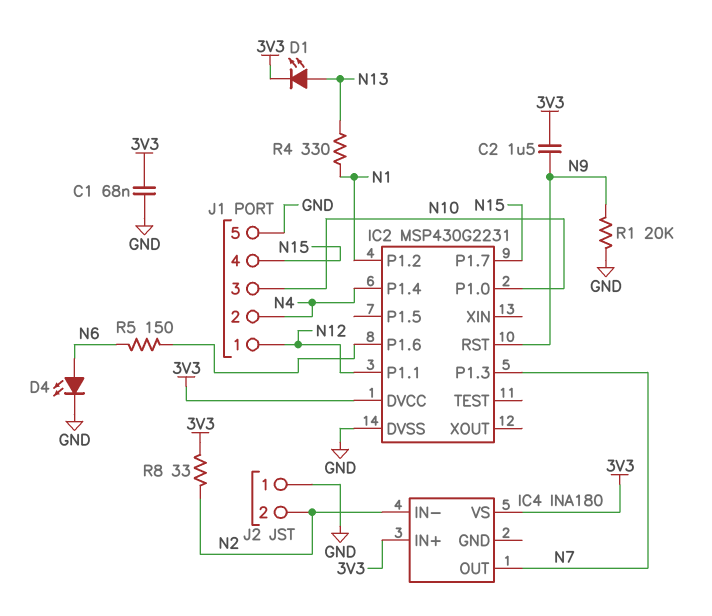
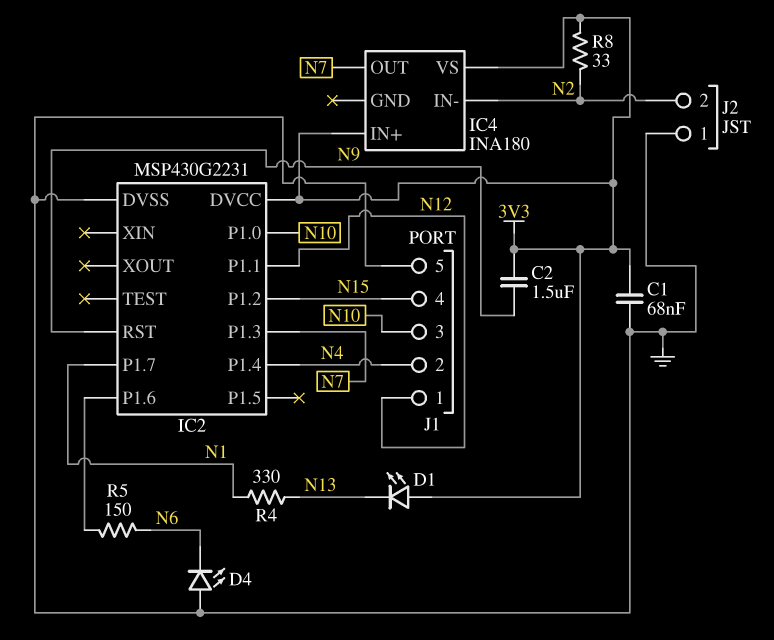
D1: LED (A N13, K 3V3) -> LED (A 3V3, K N13)
D4: LED (A N6, K GND) -> LED (A GND, K N6)
IC2 pin P1.2: N1 -> N15
IC2 pin P1.7: N15 -> N1
R1: 20k (GND, N9) -> none

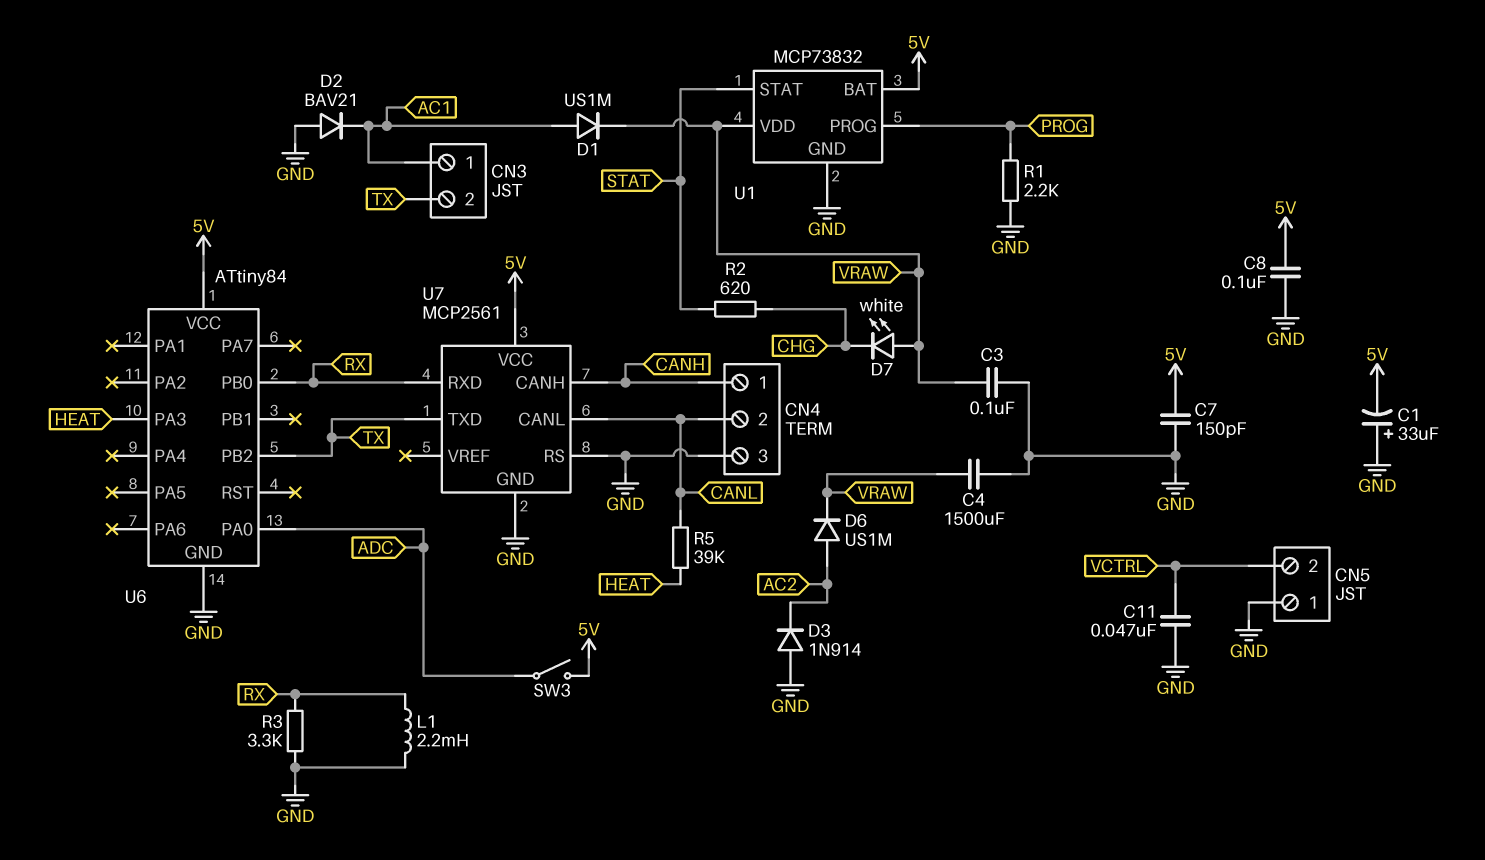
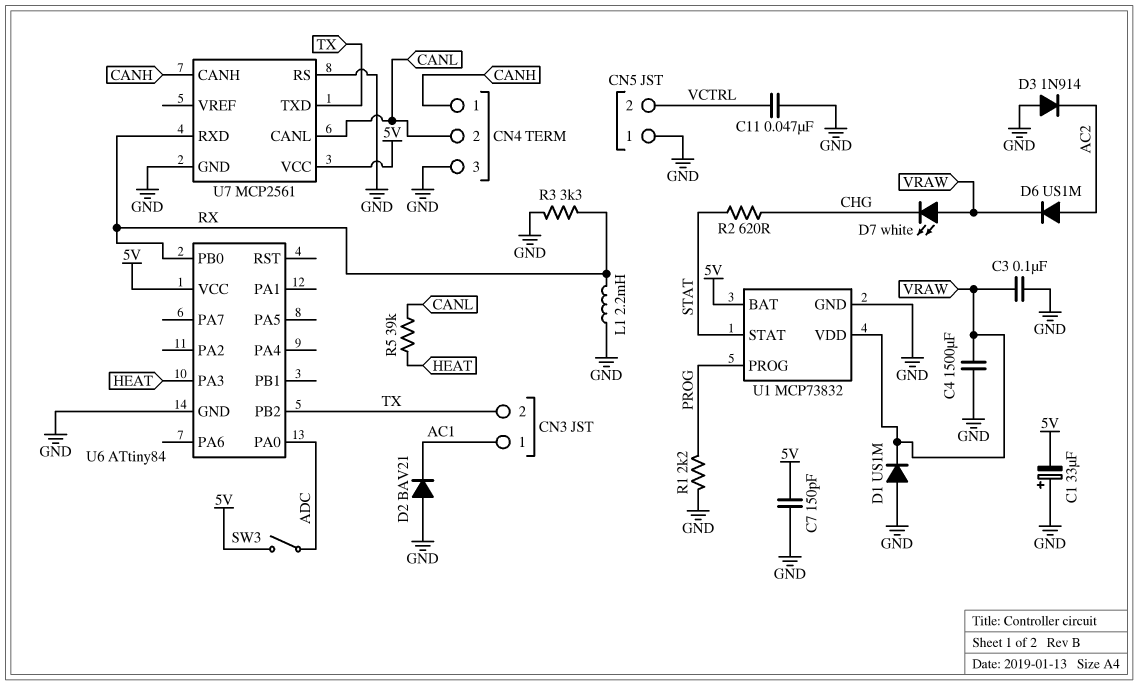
C8: 100nF (5V, GND) -> none
D1: diode US1M (A AC1, K VRAW) -> diode US1M (A GND, K VRAW)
☆ ☆ ☆ ☆ ☆ ☆ ☆
_Assigned task:_ Above are records to transcribe exactly; leave their pictures out.

_Written reply:_
D1: LED (A N13, K 3V3) -> LED (A 3V3, K N13)
D4: LED (A N6, K GND) -> LED (A GND, K N6)
IC2 pin P1.2: N1 -> N15
IC2 pin P1.7: N15 -> N1
R1: 20k (GND, N9) -> none

C8: 100nF (5V, GND) -> none
D1: diode US1M (A AC1, K VRAW) -> diode US1M (A GND, K VRAW)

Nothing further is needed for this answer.